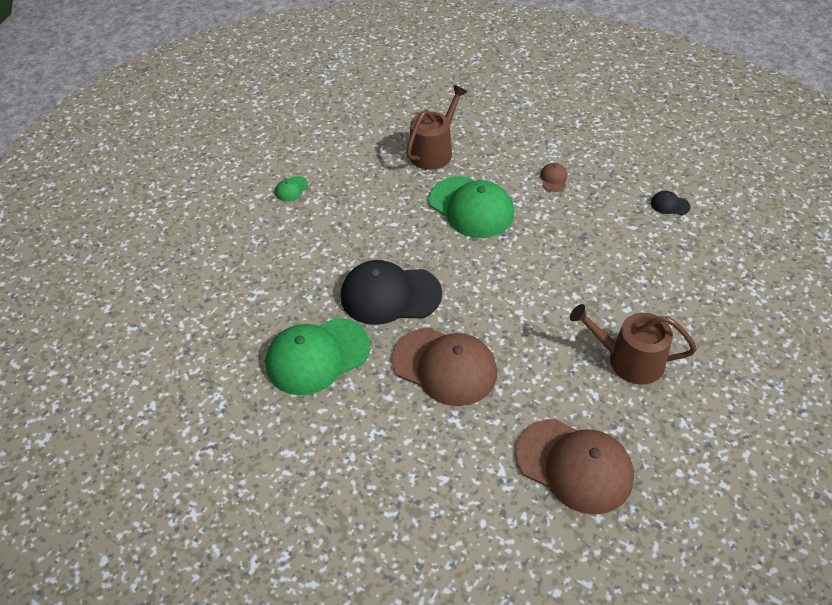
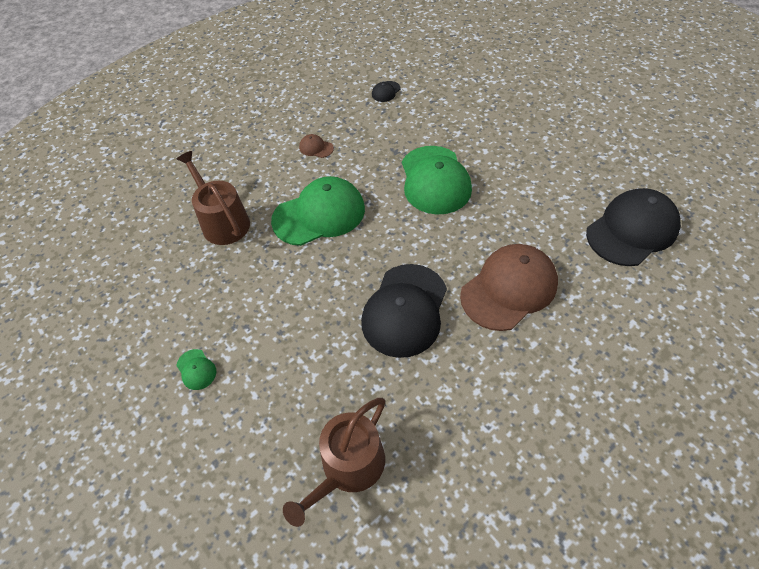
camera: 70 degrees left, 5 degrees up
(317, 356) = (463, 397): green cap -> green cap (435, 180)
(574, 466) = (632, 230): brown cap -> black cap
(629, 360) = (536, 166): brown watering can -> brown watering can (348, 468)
++++++++++
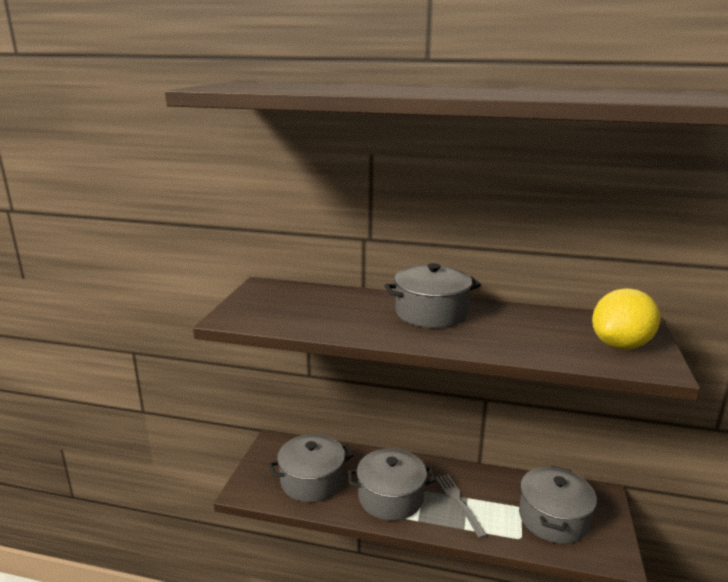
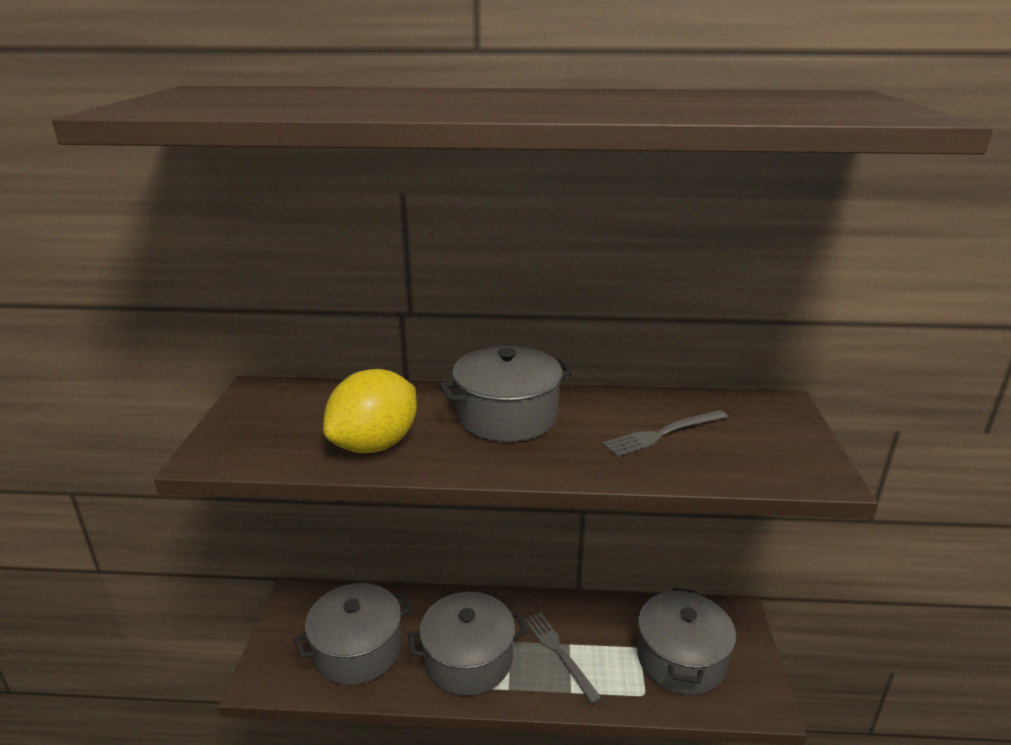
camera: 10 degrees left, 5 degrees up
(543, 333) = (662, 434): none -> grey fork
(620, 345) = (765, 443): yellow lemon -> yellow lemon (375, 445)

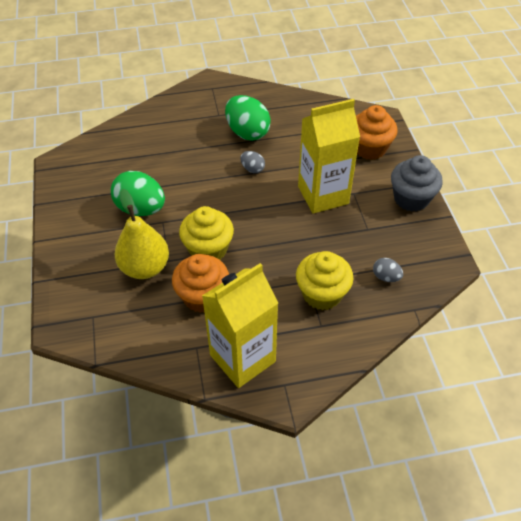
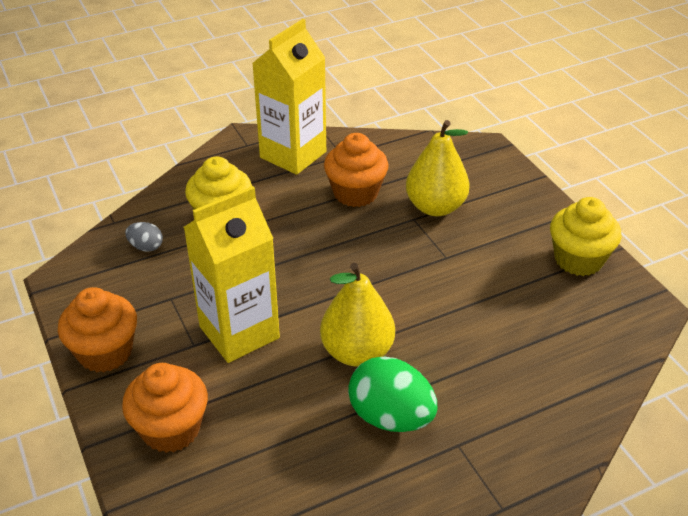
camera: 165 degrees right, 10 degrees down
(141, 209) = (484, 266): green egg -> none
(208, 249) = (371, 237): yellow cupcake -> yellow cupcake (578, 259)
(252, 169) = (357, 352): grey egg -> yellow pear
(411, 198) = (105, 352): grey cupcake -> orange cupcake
++++++++++
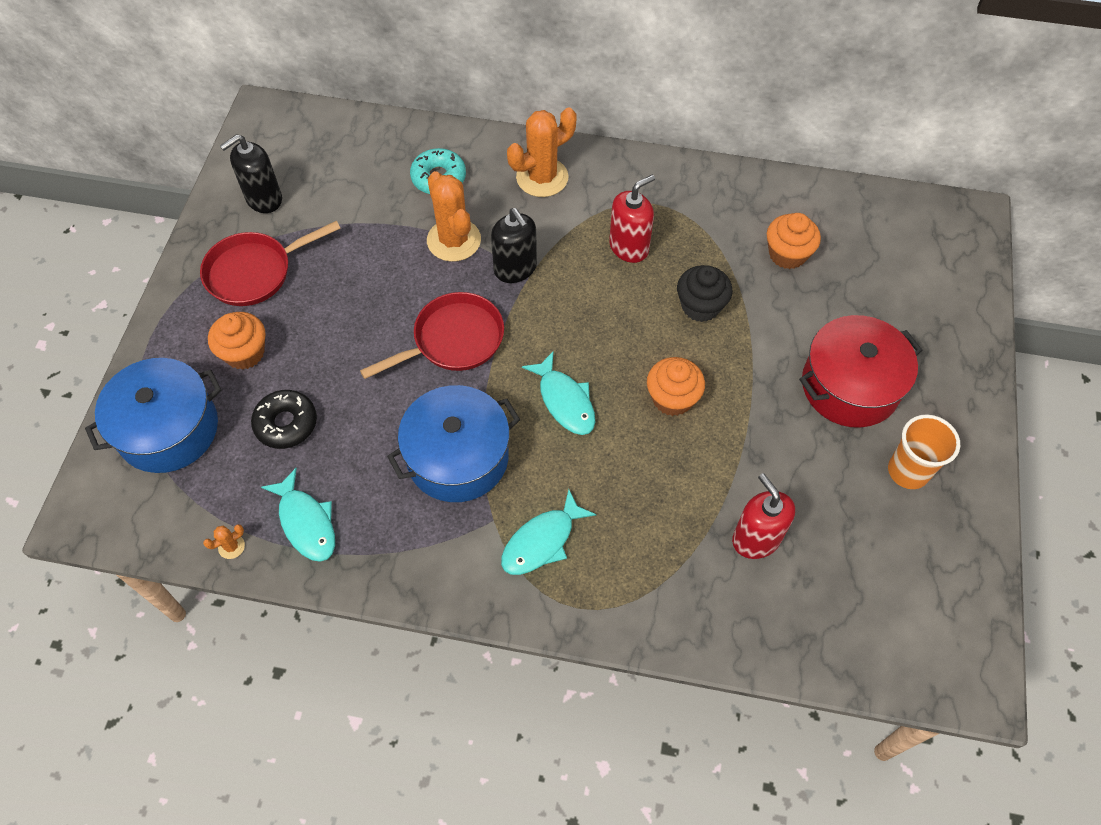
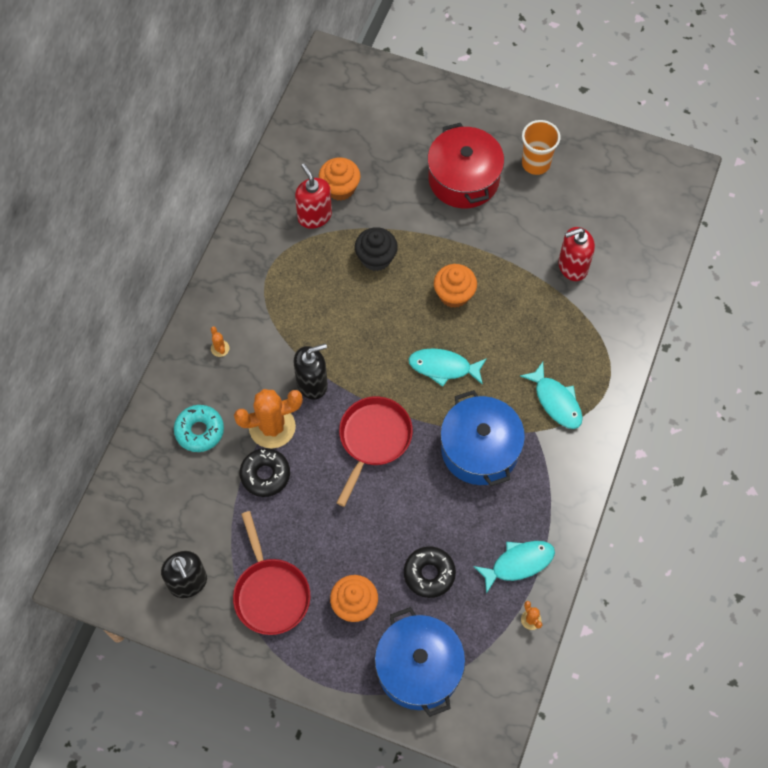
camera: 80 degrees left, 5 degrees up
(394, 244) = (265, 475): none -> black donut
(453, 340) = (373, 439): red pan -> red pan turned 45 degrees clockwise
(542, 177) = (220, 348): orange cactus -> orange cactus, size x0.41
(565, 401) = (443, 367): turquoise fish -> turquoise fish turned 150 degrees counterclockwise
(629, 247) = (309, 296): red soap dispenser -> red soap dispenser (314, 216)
++++++++++
→ **How to complete this task**: Go through the listing above and write out exactly the lines starting with the one holding "camera: 70 degrees left, 5 degrees up" and running through the one holding "(629, 360) = (536, 166): brown", ends included, and no others.

→ **Response for this exercise**:
camera: 70 degrees left, 5 degrees up
(317, 356) = (463, 397): green cap -> green cap (435, 180)
(574, 466) = (632, 230): brown cap -> black cap
(629, 360) = (536, 166): brown watering can -> brown watering can (348, 468)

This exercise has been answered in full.